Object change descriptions
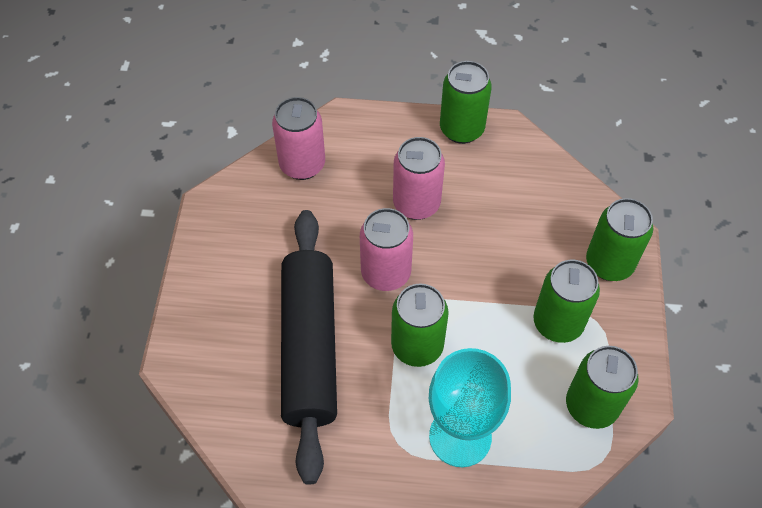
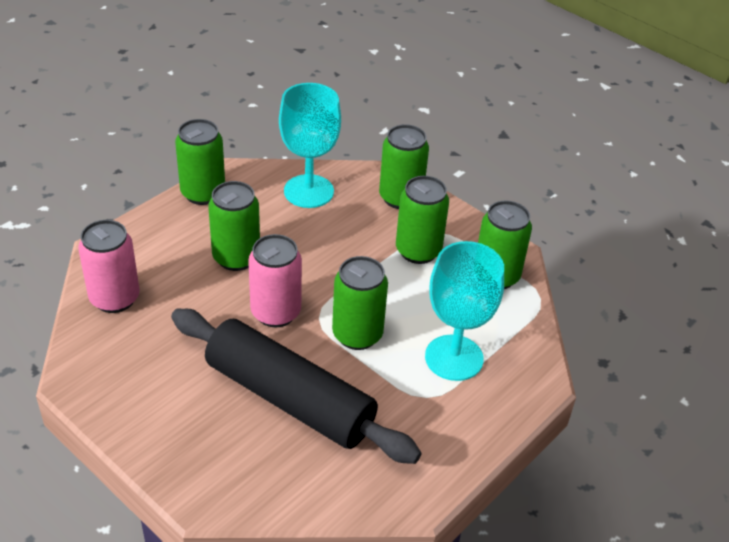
camera: 55 degrees left, 15 degrees down
(416, 204) = (236, 257): pink can -> green can
(542, 194) = (308, 191): none -> turquoise goblet

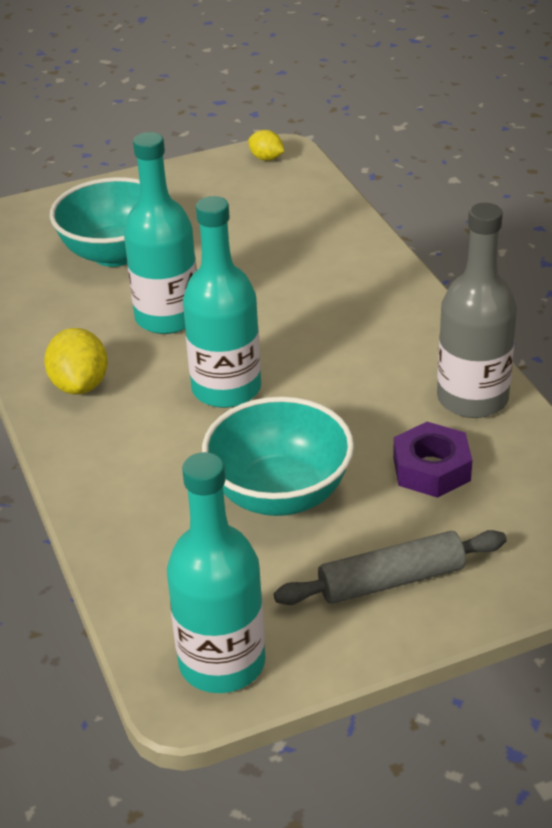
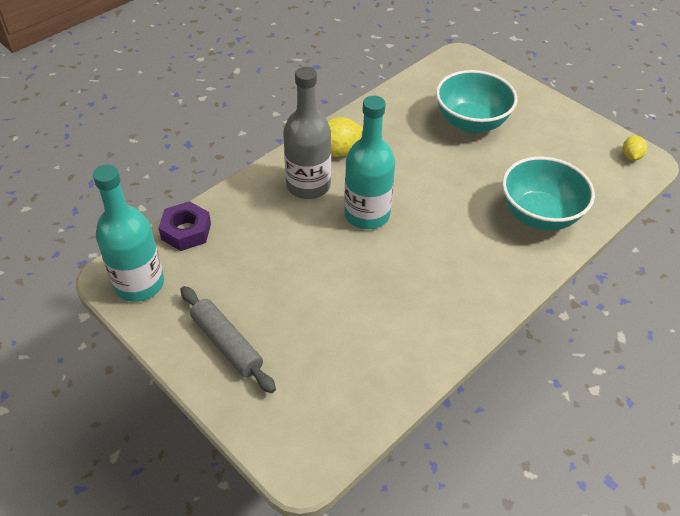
camera: 65 degrees right, 10 degrees up
(167, 317) = (421, 166): turquoise bottle -> none
(280, 494) = (282, 268): turquoise bowl -> turquoise bowl (539, 215)
(431, 469) = (337, 338): purple nut -> purple nut (186, 231)
(472, 398) = (421, 344): grey bottle -> grey bottle (308, 185)

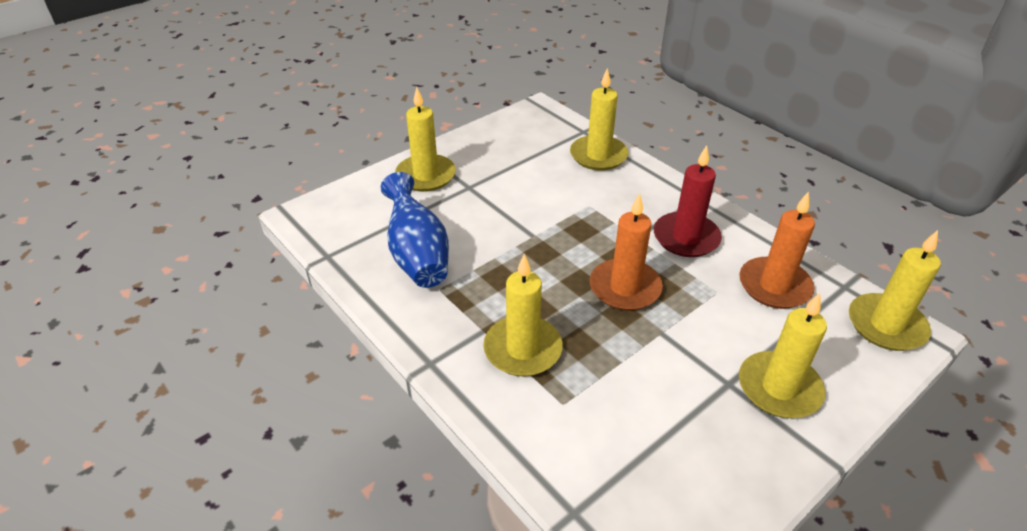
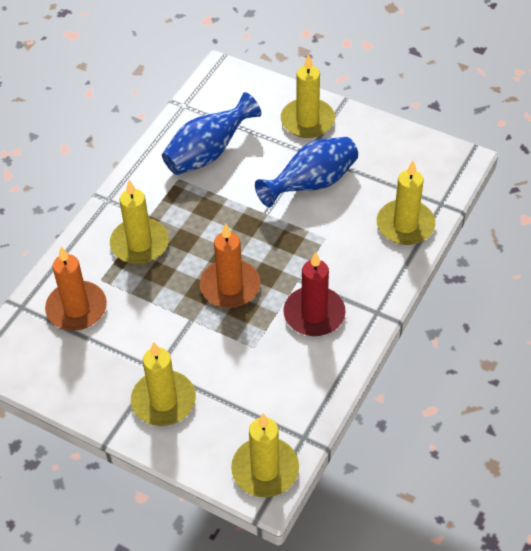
camera: 70 degrees right, 10 degrees up
(513, 195) = (312, 184): none -> blue vase
(774, 286) = (279, 385): orange candle -> orange candle (76, 308)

> [YOUR ASSIGNMENT]: Leaving the pictures aside, write out the entries above exactly.

> [RESULT FOR THIS EXERCISE]:
camera: 55 degrees left, 15 degrees down
(416, 204) = (236, 257): pink can -> green can
(542, 194) = (308, 191): none -> turquoise goblet

camera: 65 degrees right, 10 degrees up
(167, 317) = (421, 166): turquoise bottle -> none
(280, 494) = (282, 268): turquoise bowl -> turquoise bowl (539, 215)
(431, 469) = (337, 338): purple nut -> purple nut (186, 231)
(472, 398) = (421, 344): grey bottle -> grey bottle (308, 185)

camera: 70 degrees right, 10 degrees up
(513, 195) = (312, 184): none -> blue vase
(774, 286) = (279, 385): orange candle -> orange candle (76, 308)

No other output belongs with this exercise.